-- WORKING DATA follows --

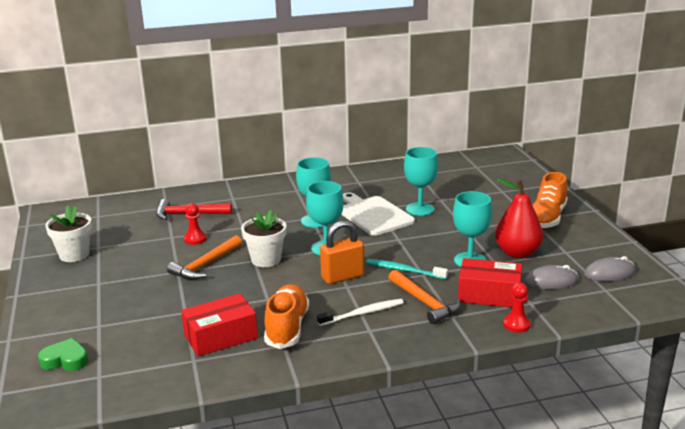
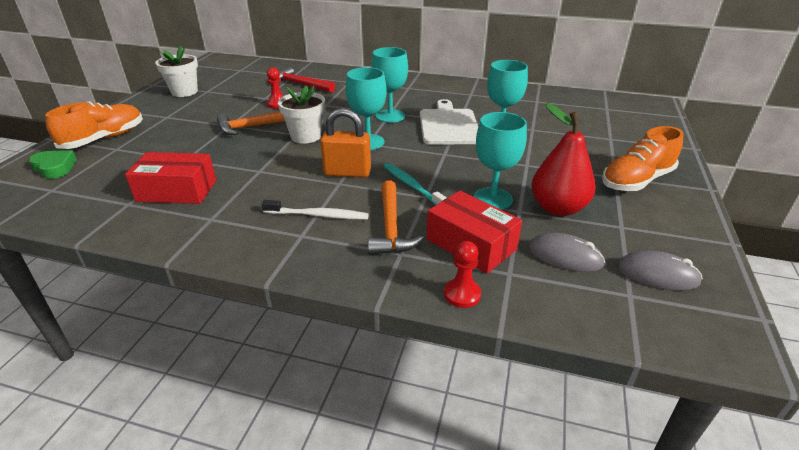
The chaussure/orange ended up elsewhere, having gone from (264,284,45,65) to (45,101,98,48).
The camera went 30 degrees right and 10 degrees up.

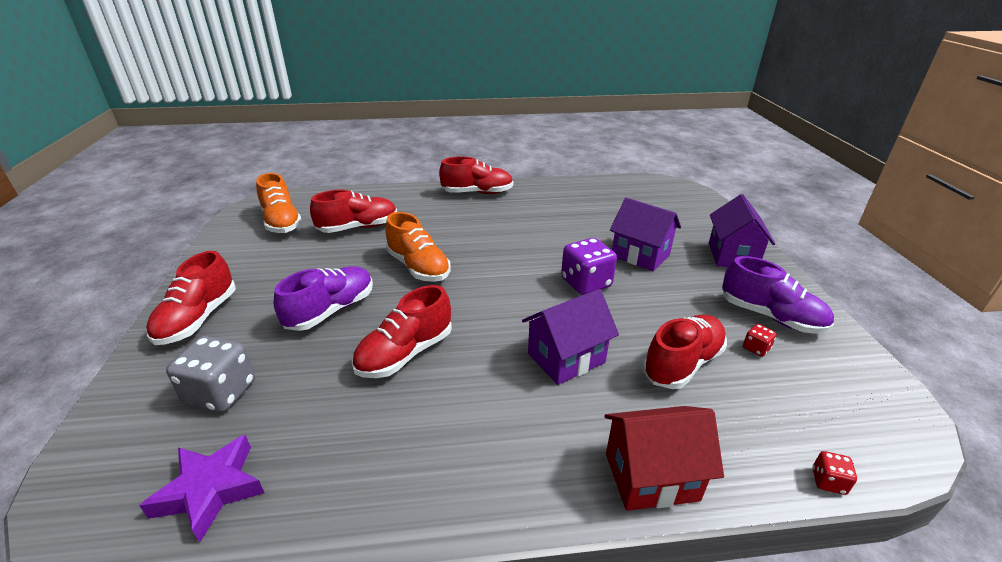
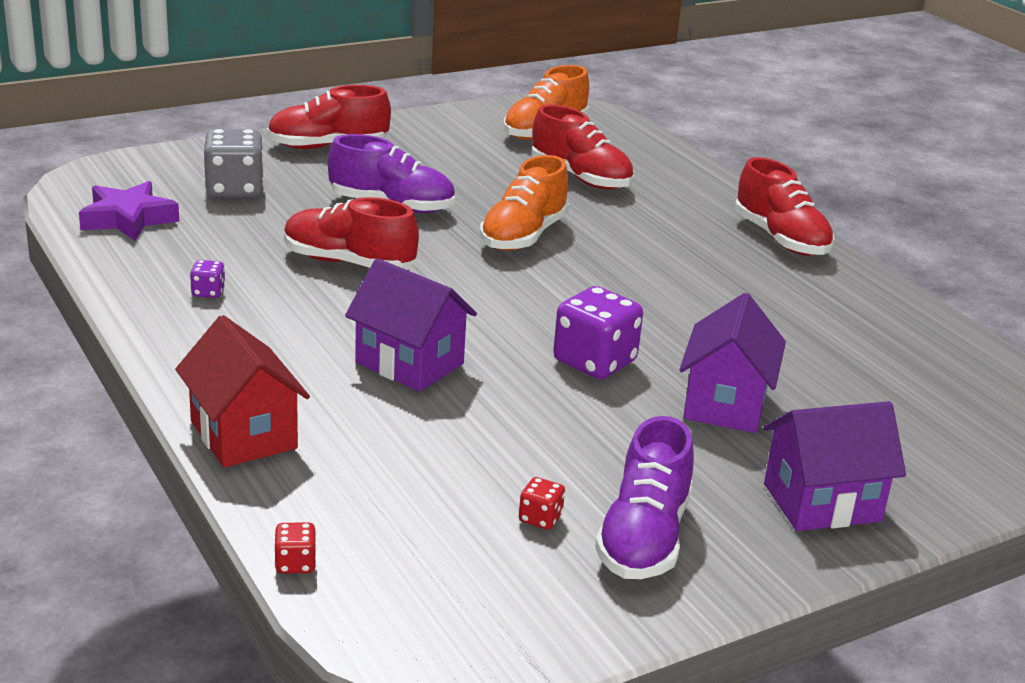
The second view lost the chaussure/rouge at (642,315,85,74).
The second view gained the dé/violet at (190,260,35,38).
The camera went 65 degrees right and 5 degrees down.

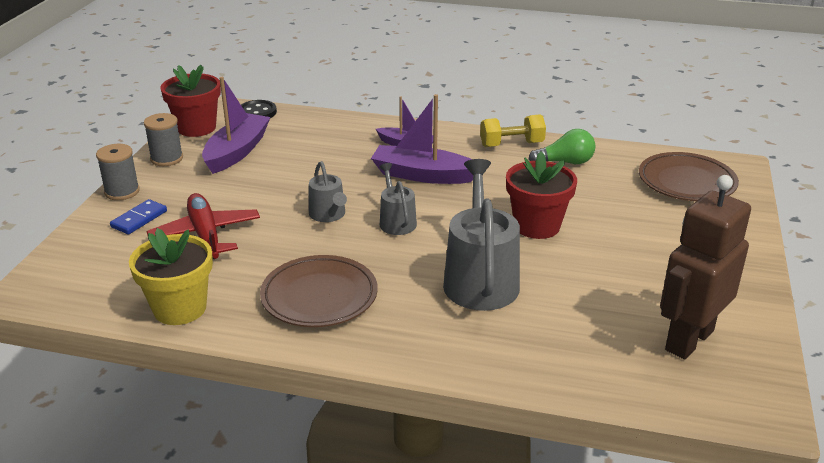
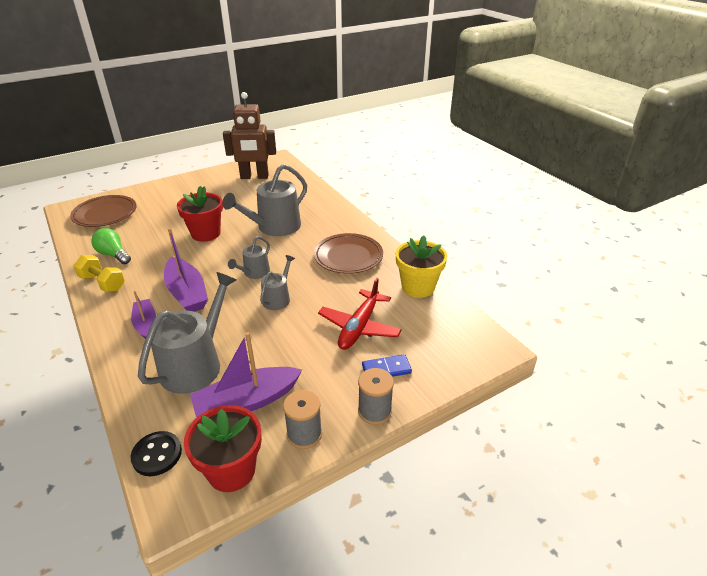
The second view gained the arrosoir/gris at (138,272,98,122).
The camera went 135 degrees left and 5 degrees up.

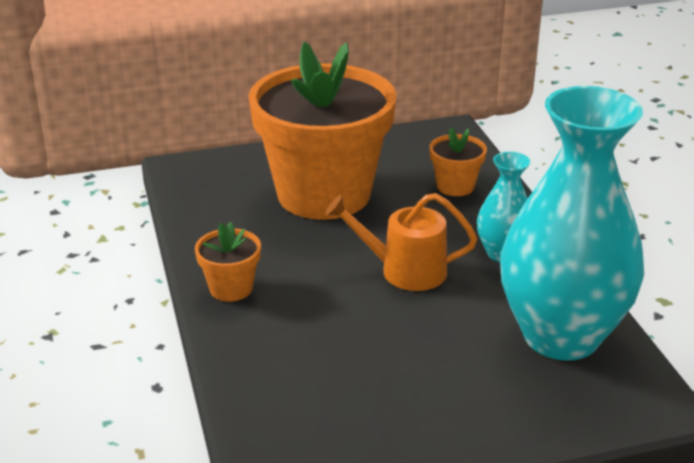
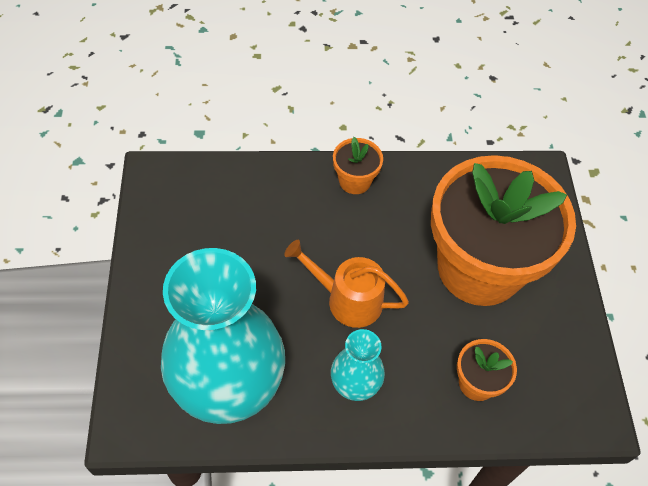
The arrosoir/orange at (325,193,152,98) ended up facing another way, 90 degrees counterclockwise from before.
The camera went 100 degrees right and 25 degrees up.

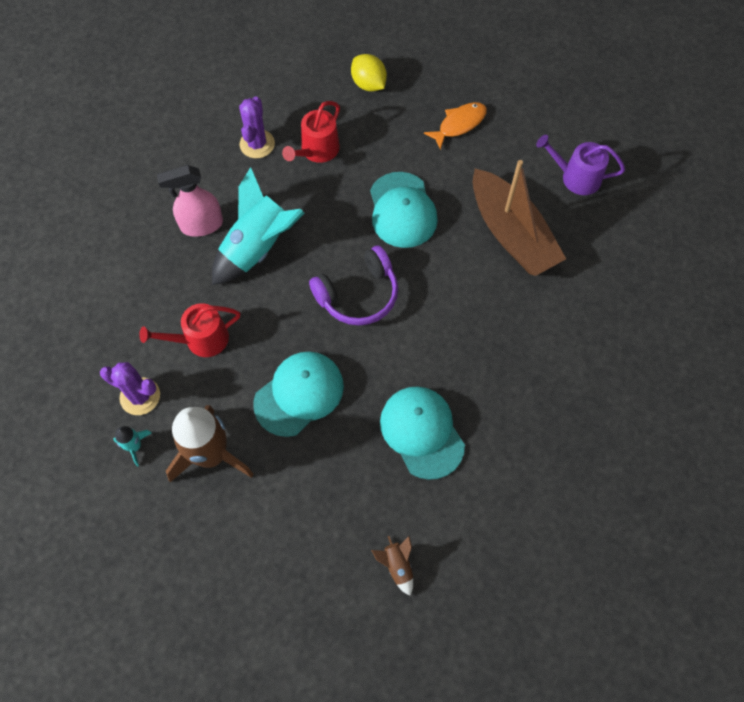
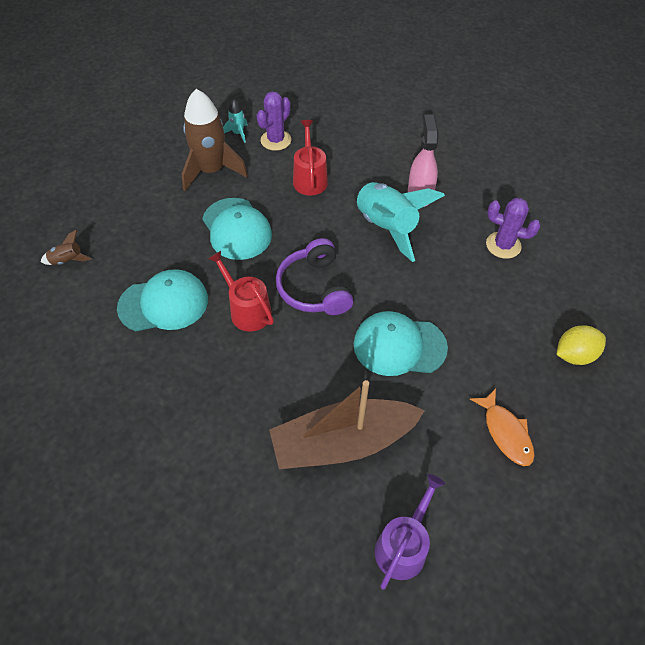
The arrosoir/rouge ended up elsewhere, having gone from (282,101,58,62) to (208,251,66,80).
The camera went 105 degrees right and 10 degrees down.

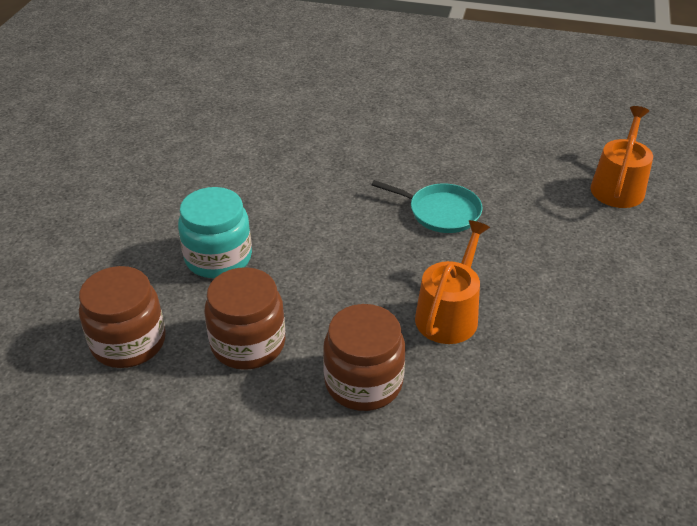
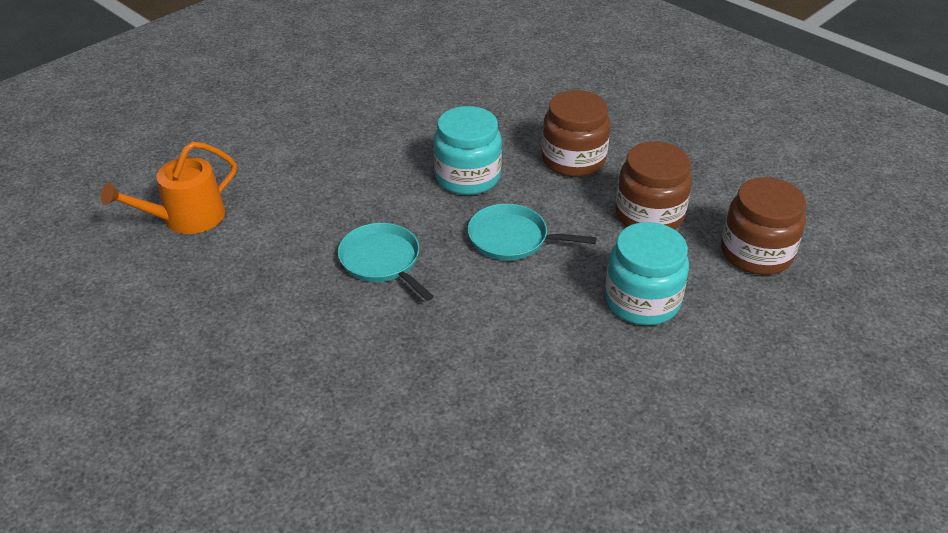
Where the arrosoir/orange stood at (415,220,75,124), the bocal/turquoise came to stand at (433,106,69,89).
The second view gained the poêle/turquoise at (468,204,128,56).
The camera went 150 degrees left and 0 degrees up.

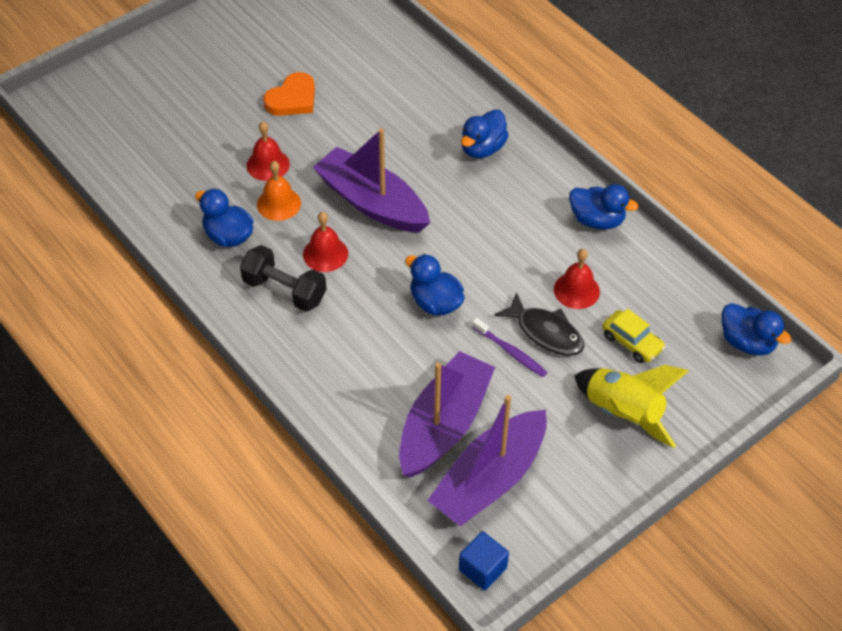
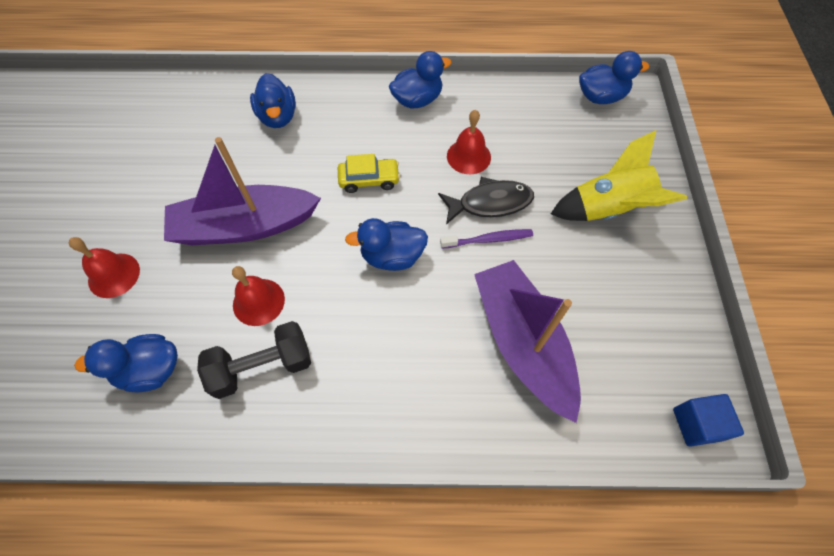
The second view lost the cloche/orange at (257,161,44,60).
The second view lost the cœur/orange at (263,72,52,44).
The second view lost the bateau/violet at (427,395,120,131).
The voiture/jaune ended up elsewhere, having gone from (602,309,63,54) to (338,154,62,39).
The camera went 50 degrees left and 10 degrees up.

-- WORKING DATA concluded --

> _ABOUT THIS TASK_
Starting with the line above that holds "The camera went 100", restate each line word for word up to and including the line that holds "The second view lost the cloche/orange". Drop the pictures.

> _RESPONSE AREA_
The camera went 100 degrees right and 25 degrees up.

The arrosoir/rouge ended up elsewhere, having gone from (282,101,58,62) to (208,251,66,80).
The camera went 105 degrees right and 10 degrees down.

Where the arrosoir/orange stood at (415,220,75,124), the bocal/turquoise came to stand at (433,106,69,89).
The second view gained the poêle/turquoise at (468,204,128,56).
The camera went 150 degrees left and 0 degrees up.

The second view lost the cloche/orange at (257,161,44,60).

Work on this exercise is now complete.